◆ **Your assignment**:
Transcribe all records exactly; omit pictures.

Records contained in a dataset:
# # #
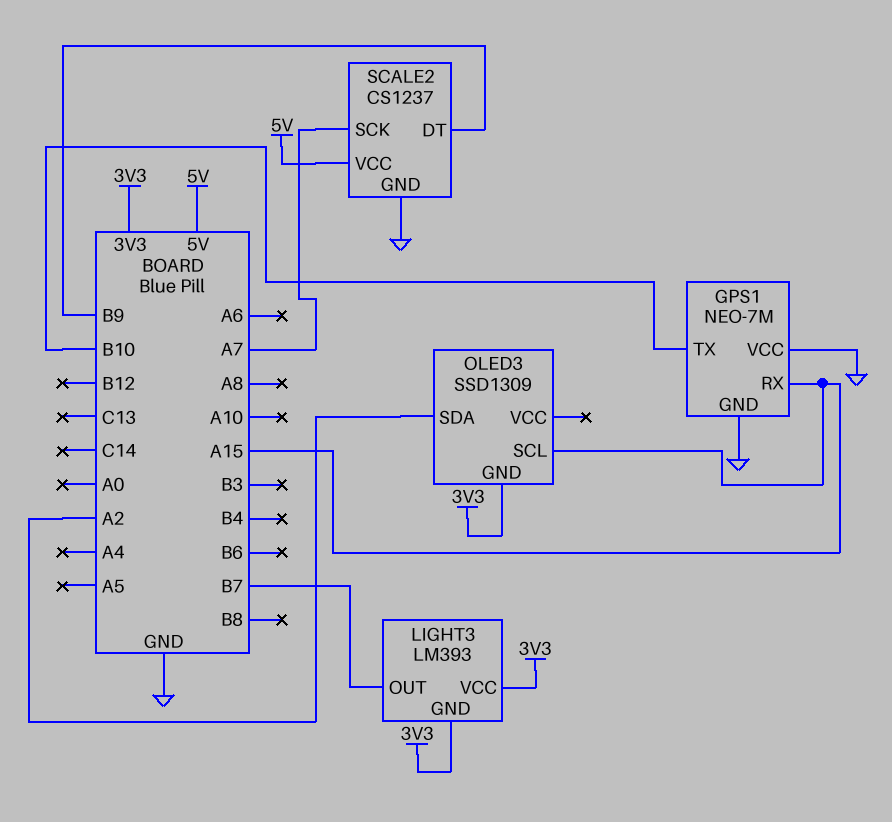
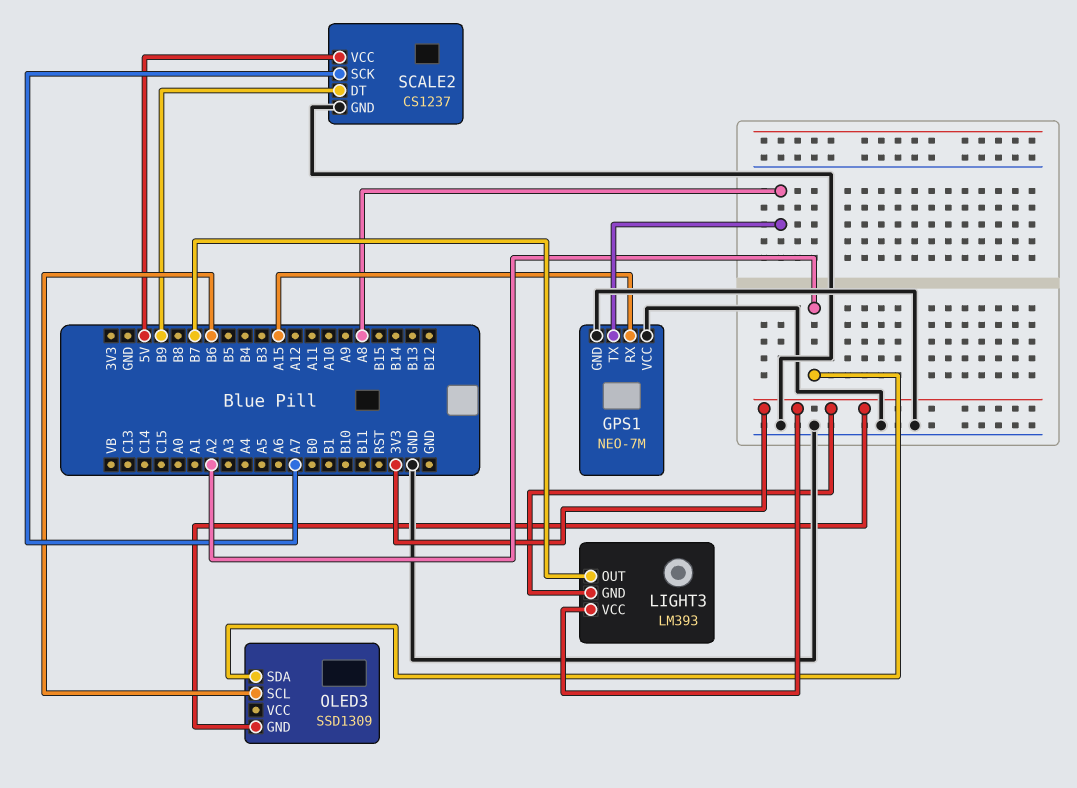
GPS1 pin TX: B10 -> A8
OLED3 pin SCL: A15 -> B6

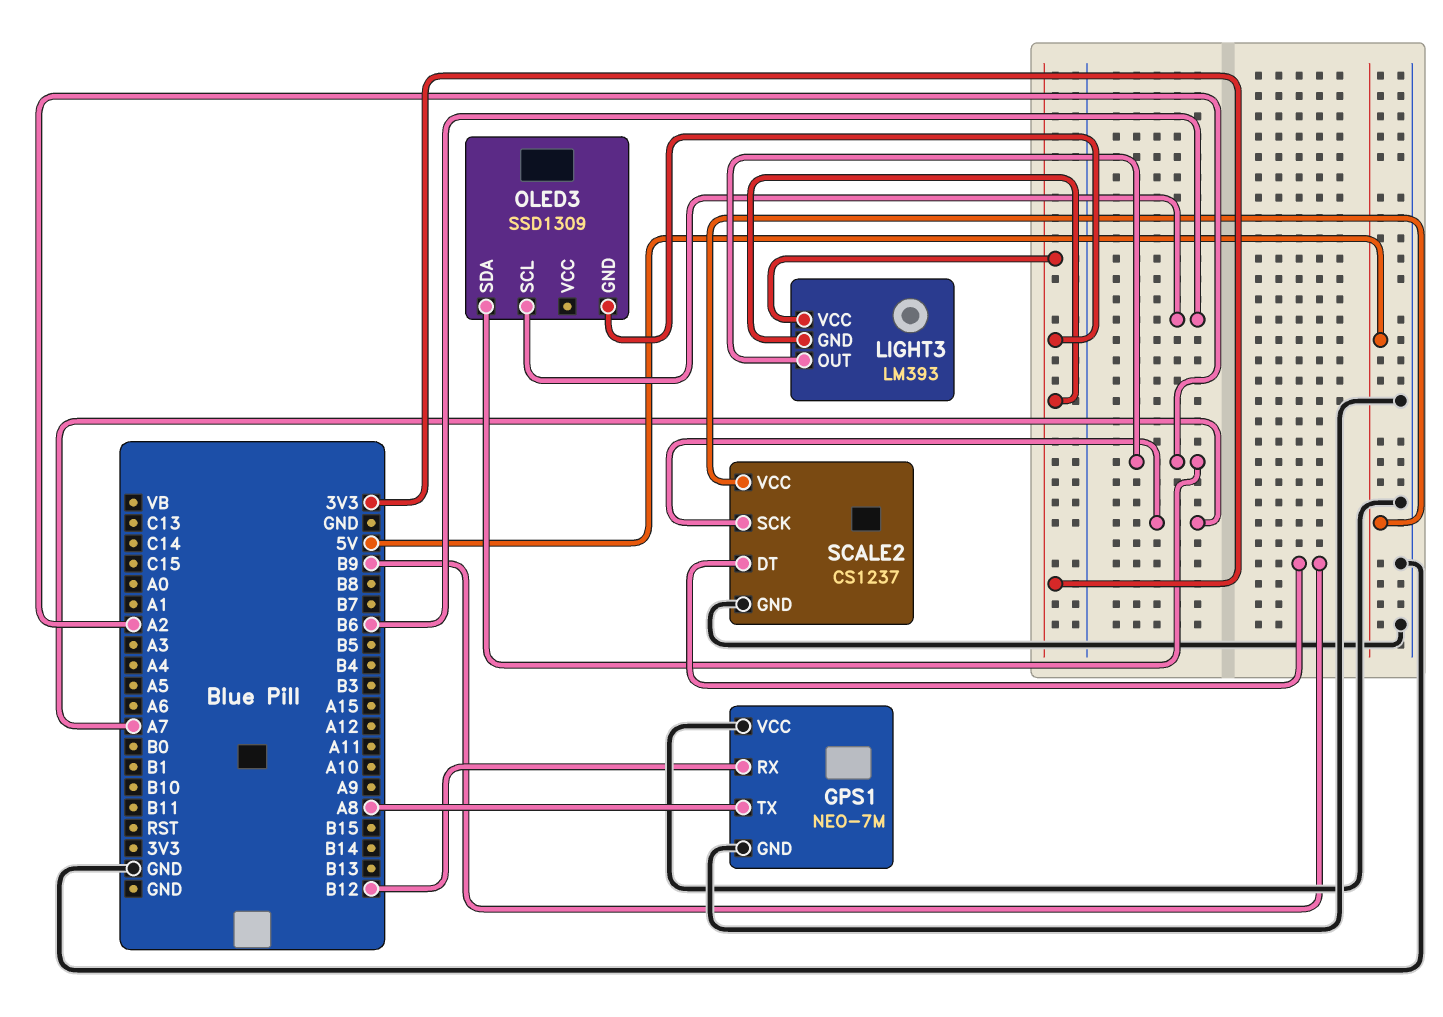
GPS1 pin RX: A15 -> B12
LIGHT3 pin OUT: B7 -> A2

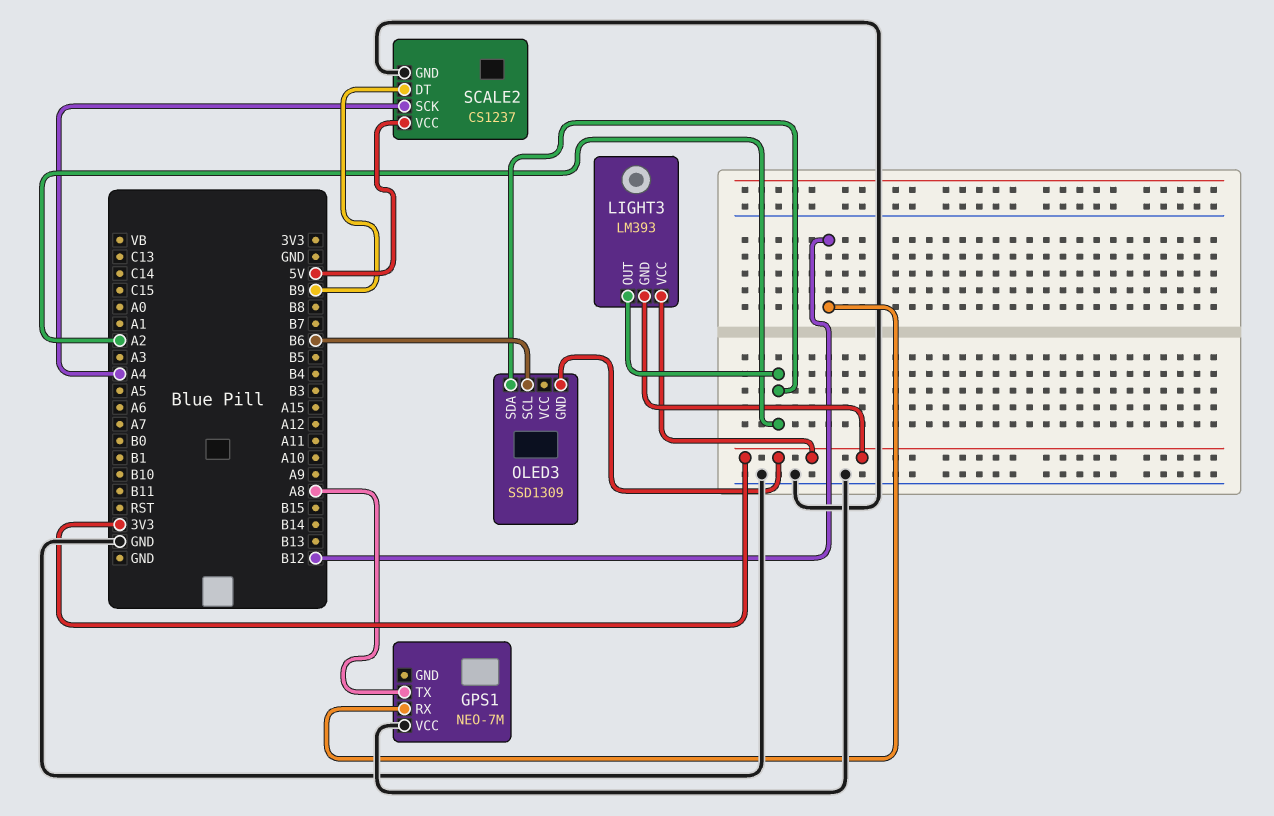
GPS1 pin GND: GND -> none
SCALE2 pin SCK: A7 -> A4

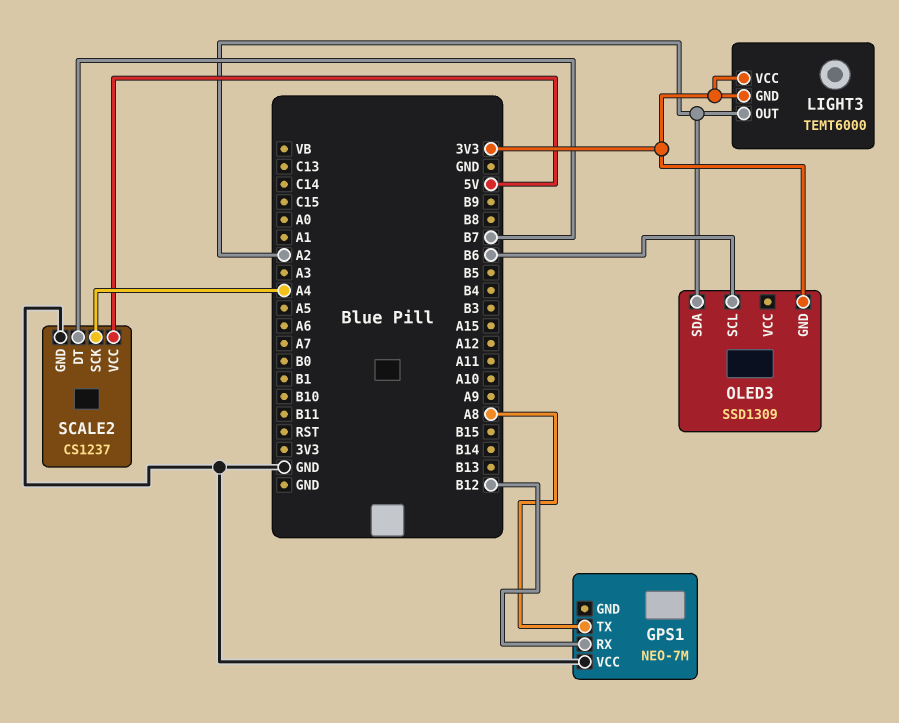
LIGHT3: LM393 -> TEMT6000
SCALE2 pin DT: B9 -> B7

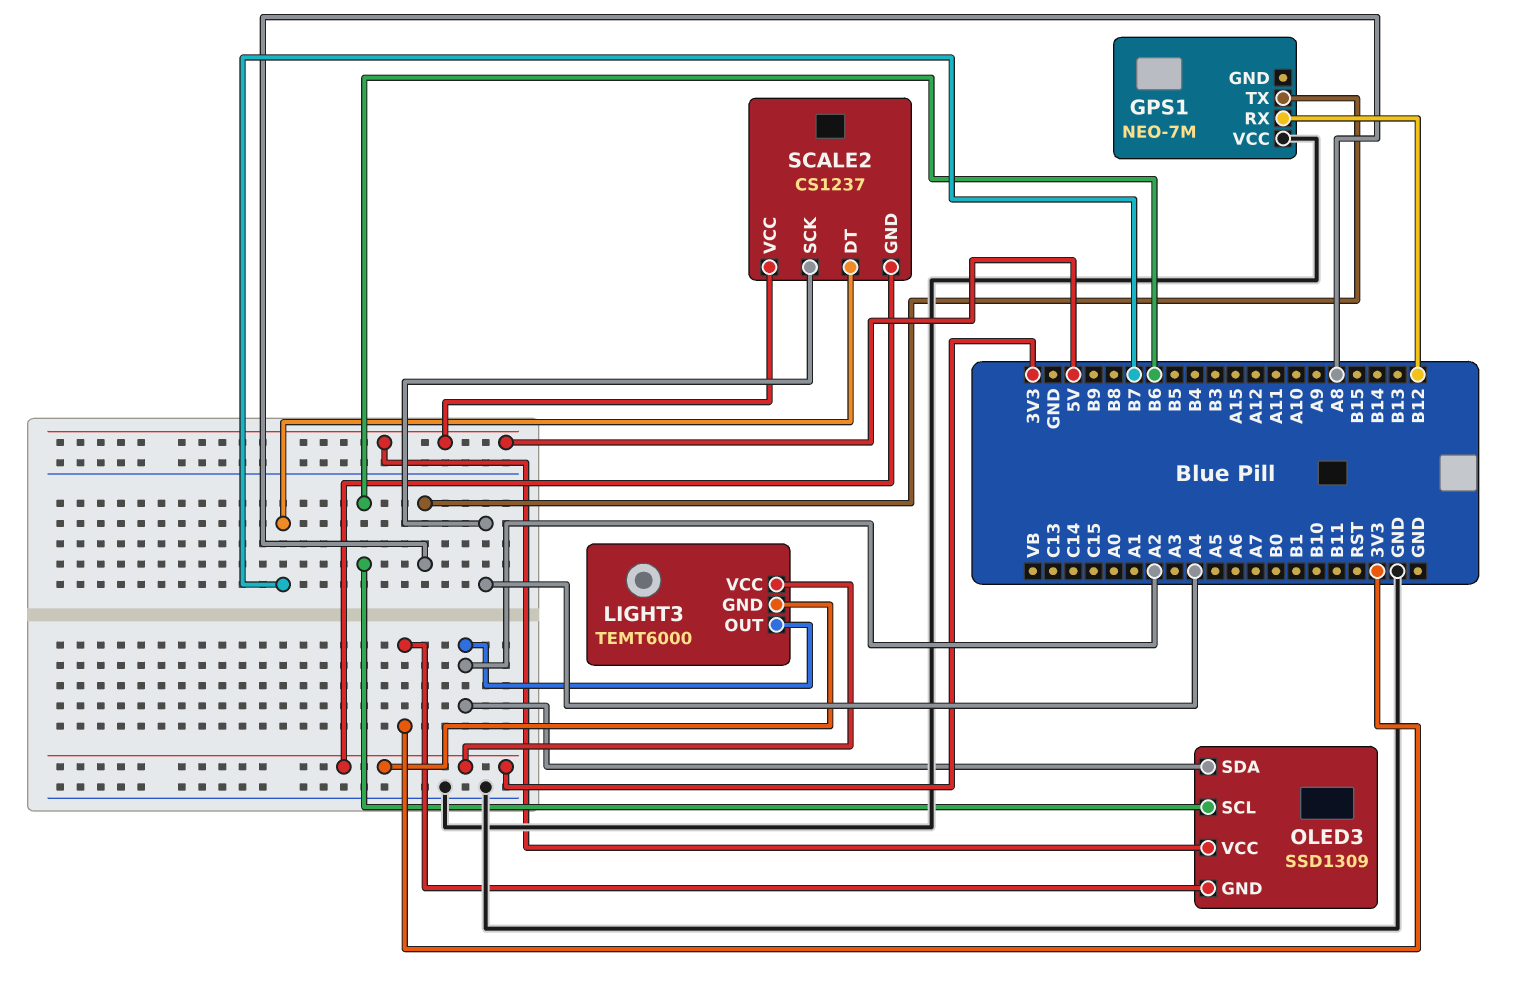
OLED3 pin VCC: none -> 5V
SCALE2 pin GND: GND -> 3V3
# # #
◆ **Answer box**:
GPS1 pin TX: B10 -> A8
OLED3 pin SCL: A15 -> B6

GPS1 pin RX: A15 -> B12
LIGHT3 pin OUT: B7 -> A2

GPS1 pin GND: GND -> none
SCALE2 pin SCK: A7 -> A4

LIGHT3: LM393 -> TEMT6000
SCALE2 pin DT: B9 -> B7

OLED3 pin VCC: none -> 5V
SCALE2 pin GND: GND -> 3V3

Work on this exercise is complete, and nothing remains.